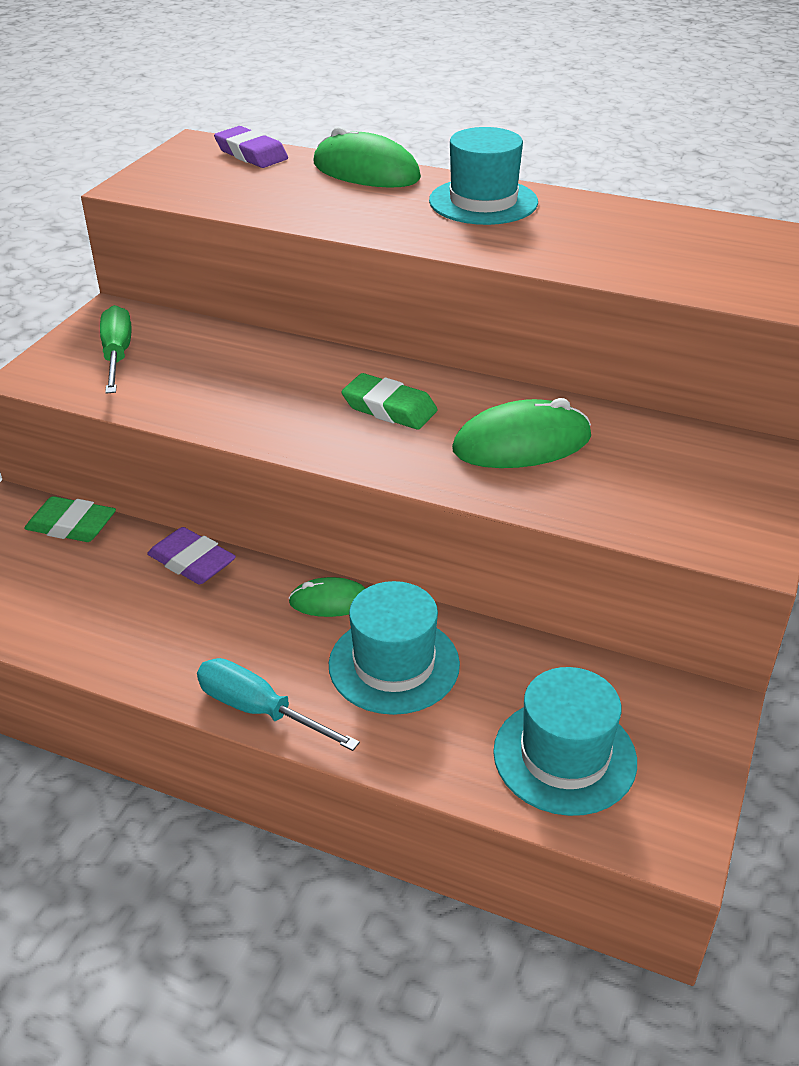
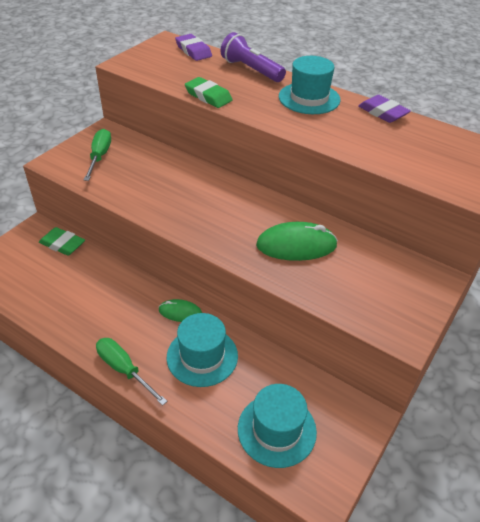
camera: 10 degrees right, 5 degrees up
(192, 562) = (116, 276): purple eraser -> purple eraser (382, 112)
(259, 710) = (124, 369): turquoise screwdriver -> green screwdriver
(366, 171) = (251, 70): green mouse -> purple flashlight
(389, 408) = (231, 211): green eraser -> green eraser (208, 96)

--------

◆ **Instructions to follow**: Restate, without alteration, the lines of the material above that begin at the one containing "(192, 562) = (116, 276): purple" and run through its last line.

◆ **Output of the exercise**:
(192, 562) = (116, 276): purple eraser -> purple eraser (382, 112)
(259, 710) = (124, 369): turquoise screwdriver -> green screwdriver
(366, 171) = (251, 70): green mouse -> purple flashlight
(389, 408) = (231, 211): green eraser -> green eraser (208, 96)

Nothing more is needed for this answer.